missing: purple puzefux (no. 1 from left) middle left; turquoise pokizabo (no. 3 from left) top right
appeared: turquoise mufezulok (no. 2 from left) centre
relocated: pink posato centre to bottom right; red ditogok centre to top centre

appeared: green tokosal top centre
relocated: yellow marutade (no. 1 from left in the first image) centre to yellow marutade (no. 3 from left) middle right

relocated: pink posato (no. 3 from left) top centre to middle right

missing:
■ ■ ■
#### Exercise description:
Wherever the word "turquoise" turns up in a line of the entries above, copy that line.

#### Answer for this exercise:
missing: purple puzefux (no. 1 from left) middle left; turquoise pokizabo (no. 3 from left) top right
appeared: turquoise mufezulok (no. 2 from left) centre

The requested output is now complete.